The required output is the line with "(657, 102) = (603, 412): orange" and each line that follows it to the end of the entries below, copied exactly and with nothing added.

#### Stored data entries
--- START ---

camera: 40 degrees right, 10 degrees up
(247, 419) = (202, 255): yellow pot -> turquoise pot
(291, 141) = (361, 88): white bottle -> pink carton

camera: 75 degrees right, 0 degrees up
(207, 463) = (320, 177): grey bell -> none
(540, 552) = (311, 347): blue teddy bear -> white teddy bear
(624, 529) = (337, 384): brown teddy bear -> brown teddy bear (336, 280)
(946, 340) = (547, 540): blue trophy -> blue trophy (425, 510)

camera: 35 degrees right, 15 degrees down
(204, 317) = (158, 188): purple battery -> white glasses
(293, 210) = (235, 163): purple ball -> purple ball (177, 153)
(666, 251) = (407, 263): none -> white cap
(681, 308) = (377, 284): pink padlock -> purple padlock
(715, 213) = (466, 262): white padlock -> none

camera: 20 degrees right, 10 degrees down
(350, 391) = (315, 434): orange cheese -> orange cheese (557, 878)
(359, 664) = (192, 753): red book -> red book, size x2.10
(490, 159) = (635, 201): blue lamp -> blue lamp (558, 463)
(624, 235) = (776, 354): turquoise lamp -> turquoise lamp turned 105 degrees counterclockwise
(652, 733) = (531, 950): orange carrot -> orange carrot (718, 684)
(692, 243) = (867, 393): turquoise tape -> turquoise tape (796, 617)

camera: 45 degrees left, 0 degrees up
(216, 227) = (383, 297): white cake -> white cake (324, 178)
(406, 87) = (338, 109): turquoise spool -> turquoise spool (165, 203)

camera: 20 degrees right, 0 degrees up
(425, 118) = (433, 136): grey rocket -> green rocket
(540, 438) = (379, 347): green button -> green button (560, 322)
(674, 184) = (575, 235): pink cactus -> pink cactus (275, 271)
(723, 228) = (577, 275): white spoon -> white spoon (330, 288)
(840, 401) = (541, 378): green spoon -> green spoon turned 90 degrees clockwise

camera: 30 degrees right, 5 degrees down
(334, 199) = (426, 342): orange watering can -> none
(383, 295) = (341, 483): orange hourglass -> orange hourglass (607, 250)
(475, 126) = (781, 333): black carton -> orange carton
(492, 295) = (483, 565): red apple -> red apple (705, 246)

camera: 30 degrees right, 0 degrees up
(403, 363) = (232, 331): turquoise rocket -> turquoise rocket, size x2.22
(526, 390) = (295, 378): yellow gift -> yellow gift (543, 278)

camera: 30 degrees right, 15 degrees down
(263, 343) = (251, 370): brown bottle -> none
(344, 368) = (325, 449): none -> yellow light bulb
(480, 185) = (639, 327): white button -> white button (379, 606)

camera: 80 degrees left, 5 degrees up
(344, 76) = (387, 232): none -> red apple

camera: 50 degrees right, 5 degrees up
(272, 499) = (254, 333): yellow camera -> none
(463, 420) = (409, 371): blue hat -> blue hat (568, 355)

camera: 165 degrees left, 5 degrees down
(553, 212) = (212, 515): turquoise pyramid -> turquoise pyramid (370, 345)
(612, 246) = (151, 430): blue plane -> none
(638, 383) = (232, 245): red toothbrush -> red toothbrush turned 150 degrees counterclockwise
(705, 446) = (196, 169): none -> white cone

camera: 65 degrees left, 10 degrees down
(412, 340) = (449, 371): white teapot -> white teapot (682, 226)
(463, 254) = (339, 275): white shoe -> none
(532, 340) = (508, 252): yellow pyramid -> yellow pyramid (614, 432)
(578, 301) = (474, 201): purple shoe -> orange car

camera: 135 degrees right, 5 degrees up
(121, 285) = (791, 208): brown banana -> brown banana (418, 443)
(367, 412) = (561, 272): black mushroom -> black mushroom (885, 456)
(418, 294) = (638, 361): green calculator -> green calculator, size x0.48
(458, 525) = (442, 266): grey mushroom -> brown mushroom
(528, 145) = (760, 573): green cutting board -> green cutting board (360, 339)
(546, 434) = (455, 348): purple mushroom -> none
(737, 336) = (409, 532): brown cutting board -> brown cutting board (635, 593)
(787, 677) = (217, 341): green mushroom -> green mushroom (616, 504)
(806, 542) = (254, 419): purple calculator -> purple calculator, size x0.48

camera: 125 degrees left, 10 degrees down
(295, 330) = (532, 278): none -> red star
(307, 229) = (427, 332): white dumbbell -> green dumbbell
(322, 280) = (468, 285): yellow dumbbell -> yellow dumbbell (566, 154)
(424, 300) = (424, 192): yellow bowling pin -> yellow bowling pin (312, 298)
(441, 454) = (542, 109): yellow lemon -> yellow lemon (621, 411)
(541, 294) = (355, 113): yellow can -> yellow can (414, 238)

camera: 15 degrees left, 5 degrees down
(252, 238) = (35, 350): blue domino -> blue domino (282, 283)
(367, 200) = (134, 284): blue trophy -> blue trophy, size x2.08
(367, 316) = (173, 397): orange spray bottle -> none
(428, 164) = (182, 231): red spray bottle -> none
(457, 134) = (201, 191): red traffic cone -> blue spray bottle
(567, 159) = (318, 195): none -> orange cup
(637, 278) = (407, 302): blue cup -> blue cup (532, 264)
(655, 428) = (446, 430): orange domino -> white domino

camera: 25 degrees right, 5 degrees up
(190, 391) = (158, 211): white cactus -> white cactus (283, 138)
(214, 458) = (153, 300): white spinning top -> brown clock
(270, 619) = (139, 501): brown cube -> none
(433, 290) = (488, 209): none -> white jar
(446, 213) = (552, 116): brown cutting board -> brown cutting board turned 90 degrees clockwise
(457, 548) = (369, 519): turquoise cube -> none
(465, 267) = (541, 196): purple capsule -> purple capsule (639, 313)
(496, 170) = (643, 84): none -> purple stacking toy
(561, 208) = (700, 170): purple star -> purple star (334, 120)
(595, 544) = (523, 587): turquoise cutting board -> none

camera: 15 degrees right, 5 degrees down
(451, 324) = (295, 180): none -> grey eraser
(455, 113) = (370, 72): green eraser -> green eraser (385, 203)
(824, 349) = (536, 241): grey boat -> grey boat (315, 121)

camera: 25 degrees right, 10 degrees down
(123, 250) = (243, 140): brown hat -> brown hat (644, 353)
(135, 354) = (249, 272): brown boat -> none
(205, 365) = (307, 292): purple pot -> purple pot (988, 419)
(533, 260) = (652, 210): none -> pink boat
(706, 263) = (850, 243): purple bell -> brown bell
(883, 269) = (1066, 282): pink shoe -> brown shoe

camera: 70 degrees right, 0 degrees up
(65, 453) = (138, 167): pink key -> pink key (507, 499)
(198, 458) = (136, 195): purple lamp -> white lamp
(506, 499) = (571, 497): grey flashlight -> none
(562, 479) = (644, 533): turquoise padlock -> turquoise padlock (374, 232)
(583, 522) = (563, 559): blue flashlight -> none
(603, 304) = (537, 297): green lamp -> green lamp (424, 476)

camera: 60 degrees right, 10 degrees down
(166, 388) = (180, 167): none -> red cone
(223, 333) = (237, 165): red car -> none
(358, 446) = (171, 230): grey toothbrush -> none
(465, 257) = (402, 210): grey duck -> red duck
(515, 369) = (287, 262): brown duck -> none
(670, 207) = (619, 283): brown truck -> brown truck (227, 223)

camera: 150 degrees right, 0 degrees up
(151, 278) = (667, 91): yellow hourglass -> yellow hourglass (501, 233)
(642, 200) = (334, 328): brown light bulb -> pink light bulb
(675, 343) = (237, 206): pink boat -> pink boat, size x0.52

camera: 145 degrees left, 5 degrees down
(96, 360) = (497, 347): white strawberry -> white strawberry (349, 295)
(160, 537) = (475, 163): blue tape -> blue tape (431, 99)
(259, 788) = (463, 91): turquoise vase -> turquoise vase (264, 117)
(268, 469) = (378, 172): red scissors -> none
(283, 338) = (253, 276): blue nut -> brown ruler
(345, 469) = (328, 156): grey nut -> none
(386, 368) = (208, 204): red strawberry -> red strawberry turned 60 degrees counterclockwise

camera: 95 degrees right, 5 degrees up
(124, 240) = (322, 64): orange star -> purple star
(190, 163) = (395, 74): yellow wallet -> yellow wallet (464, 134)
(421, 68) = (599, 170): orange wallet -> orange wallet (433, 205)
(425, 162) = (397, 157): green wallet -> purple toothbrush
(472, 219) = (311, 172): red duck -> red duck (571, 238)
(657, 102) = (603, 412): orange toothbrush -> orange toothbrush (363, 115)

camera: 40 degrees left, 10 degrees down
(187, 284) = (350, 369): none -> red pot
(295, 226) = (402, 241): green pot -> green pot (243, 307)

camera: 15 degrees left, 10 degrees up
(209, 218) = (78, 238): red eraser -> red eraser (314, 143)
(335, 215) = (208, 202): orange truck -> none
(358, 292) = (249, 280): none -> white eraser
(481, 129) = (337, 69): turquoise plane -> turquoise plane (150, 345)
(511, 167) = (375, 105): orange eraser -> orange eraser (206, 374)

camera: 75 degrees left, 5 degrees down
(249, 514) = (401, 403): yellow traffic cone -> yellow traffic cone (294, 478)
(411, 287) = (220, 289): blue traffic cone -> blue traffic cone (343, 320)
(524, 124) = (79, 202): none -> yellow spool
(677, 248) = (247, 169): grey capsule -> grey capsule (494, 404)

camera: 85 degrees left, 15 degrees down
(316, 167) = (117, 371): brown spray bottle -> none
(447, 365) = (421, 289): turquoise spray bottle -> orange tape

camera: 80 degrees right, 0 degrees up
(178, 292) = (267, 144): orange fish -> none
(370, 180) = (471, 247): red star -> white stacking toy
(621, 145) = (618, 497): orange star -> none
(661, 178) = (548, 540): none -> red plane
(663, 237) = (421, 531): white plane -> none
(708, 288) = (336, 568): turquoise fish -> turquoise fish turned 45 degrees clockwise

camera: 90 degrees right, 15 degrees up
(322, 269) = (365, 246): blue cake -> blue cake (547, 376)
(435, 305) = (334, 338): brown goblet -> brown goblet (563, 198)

--- END ---

#### Task answer
(657, 102) = (603, 412): orange toothbrush -> orange toothbrush (363, 115)

camera: 40 degrees left, 10 degrees down
(187, 284) = (350, 369): none -> red pot
(295, 226) = (402, 241): green pot -> green pot (243, 307)

camera: 15 degrees left, 10 degrees up
(209, 218) = (78, 238): red eraser -> red eraser (314, 143)
(335, 215) = (208, 202): orange truck -> none
(358, 292) = (249, 280): none -> white eraser
(481, 129) = (337, 69): turquoise plane -> turquoise plane (150, 345)
(511, 167) = (375, 105): orange eraser -> orange eraser (206, 374)

camera: 75 degrees left, 5 degrees down
(249, 514) = (401, 403): yellow traffic cone -> yellow traffic cone (294, 478)
(411, 287) = (220, 289): blue traffic cone -> blue traffic cone (343, 320)
(524, 124) = (79, 202): none -> yellow spool
(677, 248) = (247, 169): grey capsule -> grey capsule (494, 404)

camera: 85 degrees left, 15 degrees down
(316, 167) = (117, 371): brown spray bottle -> none
(447, 365) = (421, 289): turquoise spray bottle -> orange tape

camera: 80 degrees right, 0 degrees up
(178, 292) = (267, 144): orange fish -> none
(370, 180) = (471, 247): red star -> white stacking toy
(621, 145) = (618, 497): orange star -> none
(661, 178) = (548, 540): none -> red plane
(663, 237) = (421, 531): white plane -> none
(708, 288) = (336, 568): turquoise fish -> turquoise fish turned 45 degrees clockwise

camera: 90 degrees right, 15 degrees up
(322, 269) = (365, 246): blue cake -> blue cake (547, 376)
(435, 305) = (334, 338): brown goblet -> brown goblet (563, 198)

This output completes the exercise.